REQUIRED ACTION
Filter the lines below, keeping each one that holds "cross".

GIVEN DATA
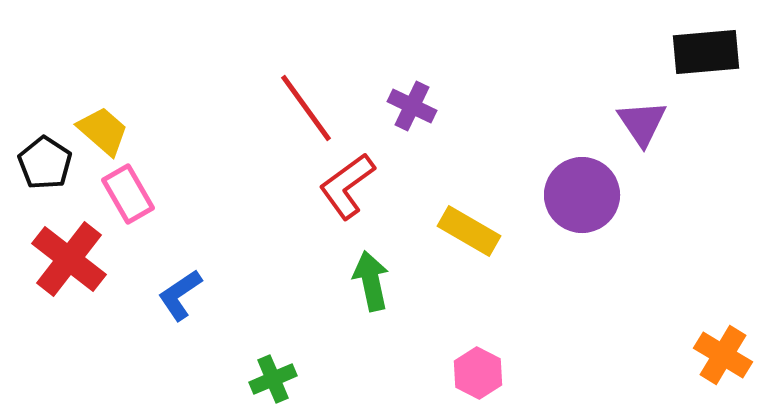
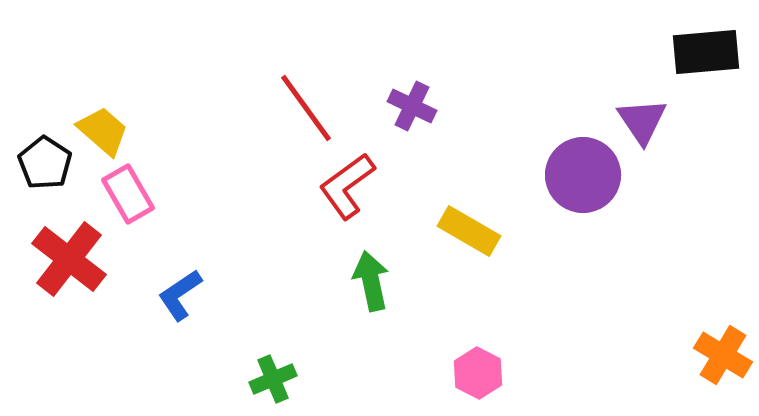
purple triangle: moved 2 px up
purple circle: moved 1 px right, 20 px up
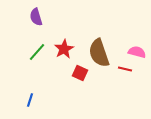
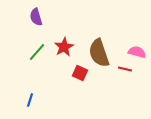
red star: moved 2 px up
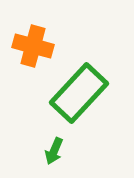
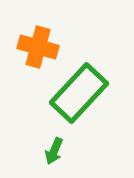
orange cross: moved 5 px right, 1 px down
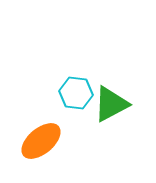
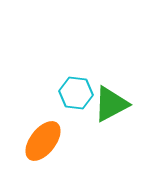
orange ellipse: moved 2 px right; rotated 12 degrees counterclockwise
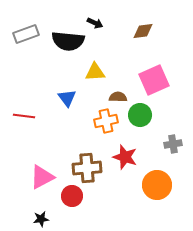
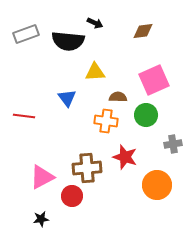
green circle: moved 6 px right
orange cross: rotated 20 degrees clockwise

SOLUTION TO THE PROBLEM
orange cross: moved 5 px right, 1 px down
orange cross: rotated 20 degrees clockwise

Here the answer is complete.